▶ [Requirements]
Copy the items verbatim from their first line through the line that contains "This screenshot has width=960, height=540. I want".

▶ [Data provided]
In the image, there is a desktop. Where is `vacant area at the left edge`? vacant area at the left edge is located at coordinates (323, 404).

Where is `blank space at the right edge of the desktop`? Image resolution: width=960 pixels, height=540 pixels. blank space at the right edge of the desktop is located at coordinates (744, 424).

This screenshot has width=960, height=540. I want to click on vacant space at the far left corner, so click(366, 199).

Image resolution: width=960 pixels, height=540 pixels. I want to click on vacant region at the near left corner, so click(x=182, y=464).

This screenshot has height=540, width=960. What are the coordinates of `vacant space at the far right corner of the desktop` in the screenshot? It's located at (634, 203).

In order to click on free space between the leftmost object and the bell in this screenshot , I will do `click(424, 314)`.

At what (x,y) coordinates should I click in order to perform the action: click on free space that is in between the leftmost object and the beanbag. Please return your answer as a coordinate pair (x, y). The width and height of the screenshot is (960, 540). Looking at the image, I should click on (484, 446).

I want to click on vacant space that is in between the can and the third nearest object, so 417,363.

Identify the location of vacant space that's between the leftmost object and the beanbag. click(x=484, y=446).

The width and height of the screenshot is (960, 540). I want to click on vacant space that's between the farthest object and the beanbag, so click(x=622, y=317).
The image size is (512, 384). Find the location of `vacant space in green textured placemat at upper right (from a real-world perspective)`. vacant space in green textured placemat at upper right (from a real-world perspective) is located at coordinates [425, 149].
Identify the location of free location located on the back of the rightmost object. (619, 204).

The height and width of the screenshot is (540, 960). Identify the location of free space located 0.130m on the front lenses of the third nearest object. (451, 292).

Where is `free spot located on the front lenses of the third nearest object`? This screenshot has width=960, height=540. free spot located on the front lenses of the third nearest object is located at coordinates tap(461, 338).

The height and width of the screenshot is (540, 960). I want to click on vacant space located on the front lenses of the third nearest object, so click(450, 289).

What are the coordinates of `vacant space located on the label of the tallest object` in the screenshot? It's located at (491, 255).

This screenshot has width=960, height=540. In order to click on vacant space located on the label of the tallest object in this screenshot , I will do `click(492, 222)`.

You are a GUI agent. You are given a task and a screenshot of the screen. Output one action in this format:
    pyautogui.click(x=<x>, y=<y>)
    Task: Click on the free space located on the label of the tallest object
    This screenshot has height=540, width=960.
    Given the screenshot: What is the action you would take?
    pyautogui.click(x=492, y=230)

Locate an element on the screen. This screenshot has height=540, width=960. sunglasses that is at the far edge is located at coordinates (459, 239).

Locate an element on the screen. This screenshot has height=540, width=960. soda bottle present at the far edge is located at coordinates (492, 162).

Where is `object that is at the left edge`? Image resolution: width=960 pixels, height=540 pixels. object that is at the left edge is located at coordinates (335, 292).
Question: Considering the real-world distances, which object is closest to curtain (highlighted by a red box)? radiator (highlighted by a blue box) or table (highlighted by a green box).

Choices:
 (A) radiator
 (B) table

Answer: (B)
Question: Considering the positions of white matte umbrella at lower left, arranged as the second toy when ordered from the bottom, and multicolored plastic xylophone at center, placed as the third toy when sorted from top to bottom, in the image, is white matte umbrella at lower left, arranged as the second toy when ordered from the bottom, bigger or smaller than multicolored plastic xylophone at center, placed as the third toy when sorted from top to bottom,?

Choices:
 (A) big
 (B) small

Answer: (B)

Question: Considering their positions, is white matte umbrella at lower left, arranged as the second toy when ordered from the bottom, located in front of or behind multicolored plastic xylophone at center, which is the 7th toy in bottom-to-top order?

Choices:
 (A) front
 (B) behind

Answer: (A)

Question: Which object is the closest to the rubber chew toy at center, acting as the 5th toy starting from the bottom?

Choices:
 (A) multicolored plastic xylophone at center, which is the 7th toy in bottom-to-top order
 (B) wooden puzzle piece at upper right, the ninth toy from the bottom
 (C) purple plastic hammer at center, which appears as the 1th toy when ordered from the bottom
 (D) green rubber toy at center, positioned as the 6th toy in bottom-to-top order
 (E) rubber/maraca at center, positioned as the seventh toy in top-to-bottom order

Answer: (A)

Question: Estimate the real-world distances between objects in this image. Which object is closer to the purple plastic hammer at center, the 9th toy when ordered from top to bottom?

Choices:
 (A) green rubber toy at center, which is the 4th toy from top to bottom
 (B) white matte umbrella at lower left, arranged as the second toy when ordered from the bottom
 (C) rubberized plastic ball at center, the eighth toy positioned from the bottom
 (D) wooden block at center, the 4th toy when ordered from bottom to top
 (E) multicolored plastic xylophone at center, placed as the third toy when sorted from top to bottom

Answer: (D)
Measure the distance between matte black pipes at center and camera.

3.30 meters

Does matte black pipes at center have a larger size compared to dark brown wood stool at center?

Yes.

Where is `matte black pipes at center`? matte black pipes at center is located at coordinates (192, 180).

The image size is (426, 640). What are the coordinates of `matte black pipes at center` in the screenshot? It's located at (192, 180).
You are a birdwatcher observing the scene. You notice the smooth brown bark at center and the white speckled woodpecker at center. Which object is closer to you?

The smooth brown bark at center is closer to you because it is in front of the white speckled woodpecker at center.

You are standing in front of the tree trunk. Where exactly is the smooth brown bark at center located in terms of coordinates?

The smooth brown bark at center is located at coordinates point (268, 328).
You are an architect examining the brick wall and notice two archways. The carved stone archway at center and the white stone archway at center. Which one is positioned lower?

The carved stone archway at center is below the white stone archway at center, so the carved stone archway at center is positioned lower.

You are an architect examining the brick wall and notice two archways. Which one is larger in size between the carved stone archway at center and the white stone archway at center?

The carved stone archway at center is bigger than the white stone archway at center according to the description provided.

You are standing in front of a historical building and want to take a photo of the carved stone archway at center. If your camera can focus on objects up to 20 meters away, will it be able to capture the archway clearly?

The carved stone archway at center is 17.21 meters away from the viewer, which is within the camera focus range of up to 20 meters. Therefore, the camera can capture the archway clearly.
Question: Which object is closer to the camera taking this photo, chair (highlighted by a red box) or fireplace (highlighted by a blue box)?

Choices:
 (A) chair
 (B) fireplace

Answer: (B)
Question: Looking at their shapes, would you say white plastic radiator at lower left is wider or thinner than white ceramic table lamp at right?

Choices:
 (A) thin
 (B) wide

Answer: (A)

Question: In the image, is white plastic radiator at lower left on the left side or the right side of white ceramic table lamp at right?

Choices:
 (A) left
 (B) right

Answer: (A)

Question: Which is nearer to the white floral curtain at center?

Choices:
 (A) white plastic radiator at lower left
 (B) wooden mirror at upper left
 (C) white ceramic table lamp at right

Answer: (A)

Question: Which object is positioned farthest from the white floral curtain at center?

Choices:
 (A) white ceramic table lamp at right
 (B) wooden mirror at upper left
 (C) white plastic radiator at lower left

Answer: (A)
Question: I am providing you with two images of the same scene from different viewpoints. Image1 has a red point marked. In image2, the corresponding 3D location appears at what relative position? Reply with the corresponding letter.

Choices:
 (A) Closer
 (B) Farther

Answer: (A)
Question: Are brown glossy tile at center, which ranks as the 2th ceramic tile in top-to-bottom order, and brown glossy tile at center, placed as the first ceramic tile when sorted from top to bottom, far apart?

▶ [Output of the exercise]
In the image, there is a desktop. Where is `vacant area at the left edge`? vacant area at the left edge is located at coordinates (323, 404).

Where is `blank space at the right edge of the desktop`? Image resolution: width=960 pixels, height=540 pixels. blank space at the right edge of the desktop is located at coordinates (744, 424).

This screenshot has width=960, height=540. I want to click on vacant space at the far left corner, so click(366, 199).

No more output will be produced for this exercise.